__SOURCE DATA__
<<<<
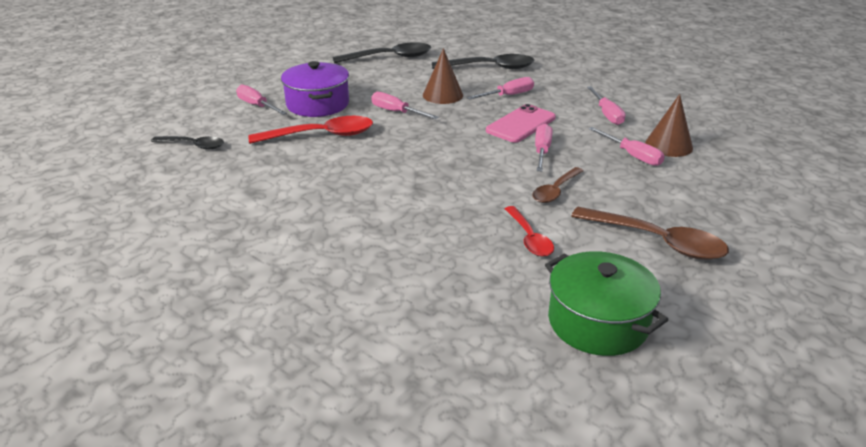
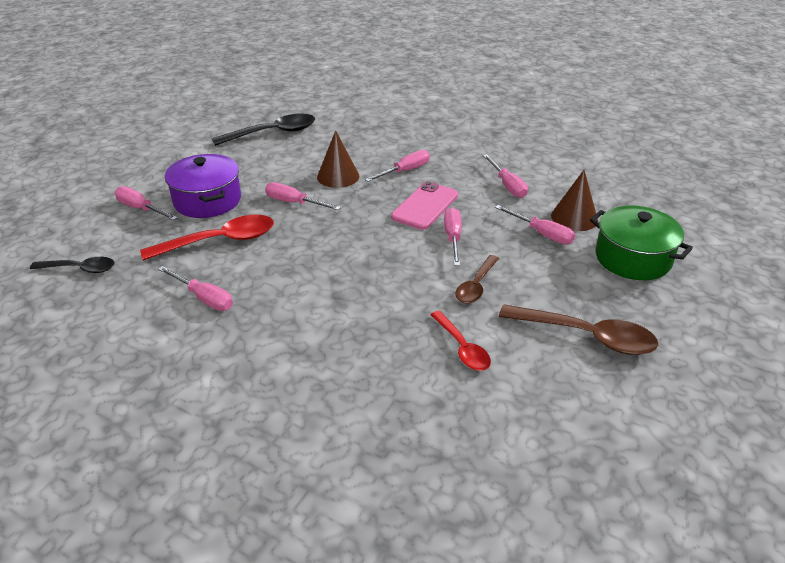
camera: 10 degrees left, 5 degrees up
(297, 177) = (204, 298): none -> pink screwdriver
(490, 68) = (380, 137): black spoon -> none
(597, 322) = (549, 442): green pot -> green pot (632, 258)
>>>>
<<<<
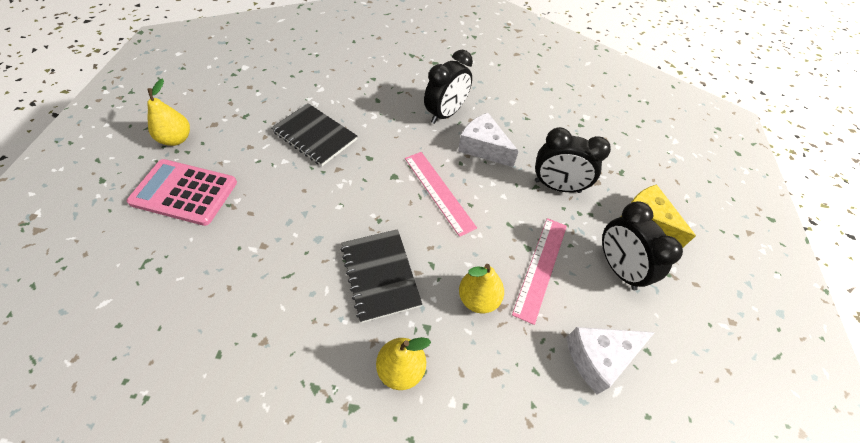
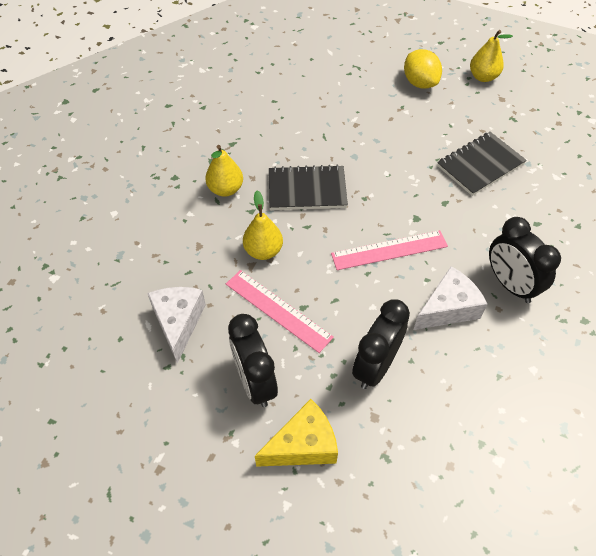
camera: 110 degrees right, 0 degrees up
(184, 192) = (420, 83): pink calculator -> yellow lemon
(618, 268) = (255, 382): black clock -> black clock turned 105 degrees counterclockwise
>>>>
<<<<
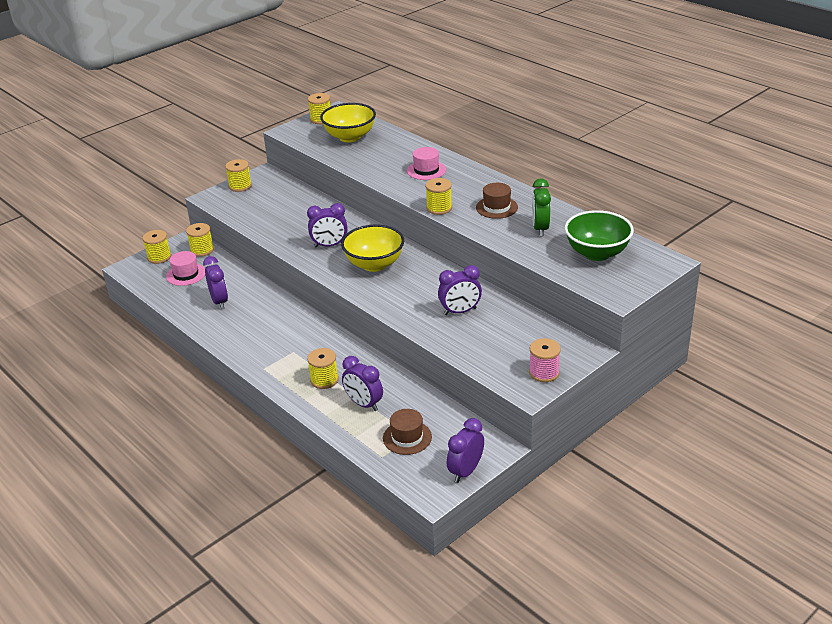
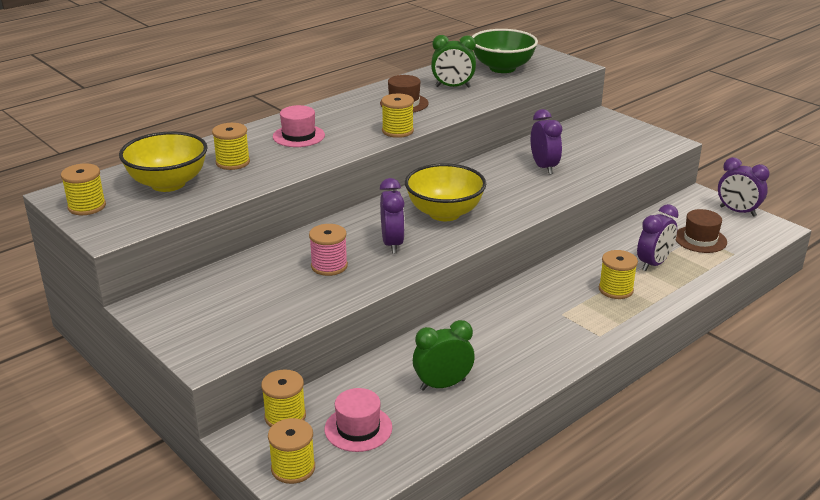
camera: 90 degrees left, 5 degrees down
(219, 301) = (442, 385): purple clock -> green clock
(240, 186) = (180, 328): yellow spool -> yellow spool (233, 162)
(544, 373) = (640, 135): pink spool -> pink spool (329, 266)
>>>>
From the entries above, print the lines beginning at the one with "(240, 186) = (180, 328): yellow" and stopping after the one with "(544, 373) = (640, 135): pink", exactly as written and with nothing else.

(240, 186) = (180, 328): yellow spool -> yellow spool (233, 162)
(544, 373) = (640, 135): pink spool -> pink spool (329, 266)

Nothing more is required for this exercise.